_ACTIVITY:_ Please retype every record below exactly, leaving the pictures out.

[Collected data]
+++

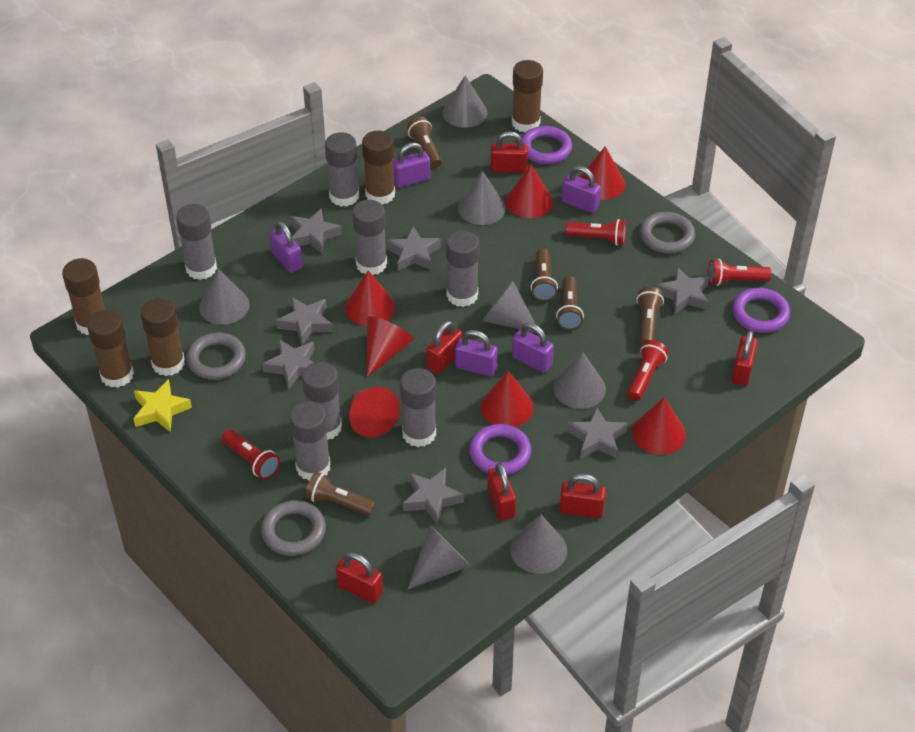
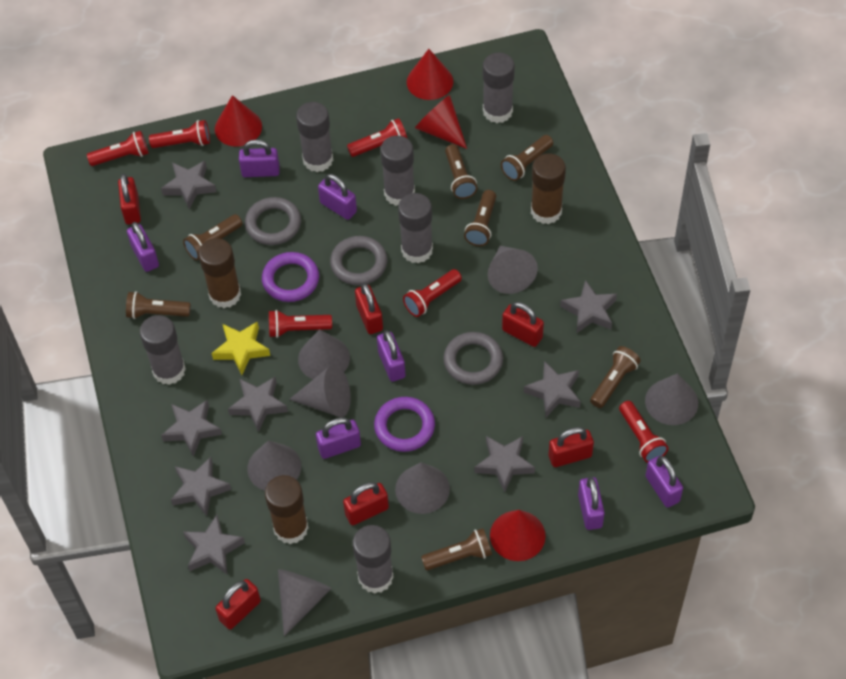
brown flashlight: 5 -> 7
brown glue stick: 5 -> 3
grey glue stick: 7 -> 6
grey star: 7 -> 8
purple padlock: 5 -> 7
purple ring: 3 -> 2
red cone: 7 -> 4
red flashlight: 4 -> 6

+++

_REPLY:_
brown flashlight: 5 -> 7
brown glue stick: 5 -> 3
grey glue stick: 7 -> 6
grey star: 7 -> 8
purple padlock: 5 -> 7
purple ring: 3 -> 2
red cone: 7 -> 4
red flashlight: 4 -> 6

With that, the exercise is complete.